Task prompt: The output should be the line containing "JOY pin SW: B15 -> A9" and every later line of the records, exactly as written, and nothing else.

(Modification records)
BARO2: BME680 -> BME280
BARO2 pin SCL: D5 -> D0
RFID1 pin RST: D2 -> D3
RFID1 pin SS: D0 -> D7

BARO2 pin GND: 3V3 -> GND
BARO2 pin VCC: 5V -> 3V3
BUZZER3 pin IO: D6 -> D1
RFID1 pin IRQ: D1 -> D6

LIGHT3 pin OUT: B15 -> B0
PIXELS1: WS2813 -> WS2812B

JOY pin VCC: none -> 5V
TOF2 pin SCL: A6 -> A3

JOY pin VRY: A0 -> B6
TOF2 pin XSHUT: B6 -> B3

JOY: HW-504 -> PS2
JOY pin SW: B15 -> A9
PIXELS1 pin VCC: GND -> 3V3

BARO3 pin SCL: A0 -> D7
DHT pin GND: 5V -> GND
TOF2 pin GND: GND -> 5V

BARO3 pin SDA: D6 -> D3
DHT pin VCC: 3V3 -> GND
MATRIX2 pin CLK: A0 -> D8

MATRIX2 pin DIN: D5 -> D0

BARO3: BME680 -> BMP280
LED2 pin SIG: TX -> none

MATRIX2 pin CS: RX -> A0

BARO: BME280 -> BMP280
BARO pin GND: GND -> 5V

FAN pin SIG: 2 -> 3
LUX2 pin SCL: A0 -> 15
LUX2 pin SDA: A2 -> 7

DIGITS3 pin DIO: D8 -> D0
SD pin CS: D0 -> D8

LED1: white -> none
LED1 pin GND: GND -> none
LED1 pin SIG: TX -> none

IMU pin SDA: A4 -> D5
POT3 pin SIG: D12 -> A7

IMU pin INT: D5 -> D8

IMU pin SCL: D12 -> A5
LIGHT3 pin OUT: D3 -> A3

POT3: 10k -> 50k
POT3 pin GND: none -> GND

Response:
JOY pin SW: B15 -> A9
PIXELS1 pin VCC: GND -> 3V3

BARO3 pin SCL: A0 -> D7
DHT pin GND: 5V -> GND
TOF2 pin GND: GND -> 5V

BARO3 pin SDA: D6 -> D3
DHT pin VCC: 3V3 -> GND
MATRIX2 pin CLK: A0 -> D8

MATRIX2 pin DIN: D5 -> D0

BARO3: BME680 -> BMP280
LED2 pin SIG: TX -> none

MATRIX2 pin CS: RX -> A0

BARO: BME280 -> BMP280
BARO pin GND: GND -> 5V

FAN pin SIG: 2 -> 3
LUX2 pin SCL: A0 -> 15
LUX2 pin SDA: A2 -> 7

DIGITS3 pin DIO: D8 -> D0
SD pin CS: D0 -> D8

LED1: white -> none
LED1 pin GND: GND -> none
LED1 pin SIG: TX -> none

IMU pin SDA: A4 -> D5
POT3 pin SIG: D12 -> A7

IMU pin INT: D5 -> D8

IMU pin SCL: D12 -> A5
LIGHT3 pin OUT: D3 -> A3

POT3: 10k -> 50k
POT3 pin GND: none -> GND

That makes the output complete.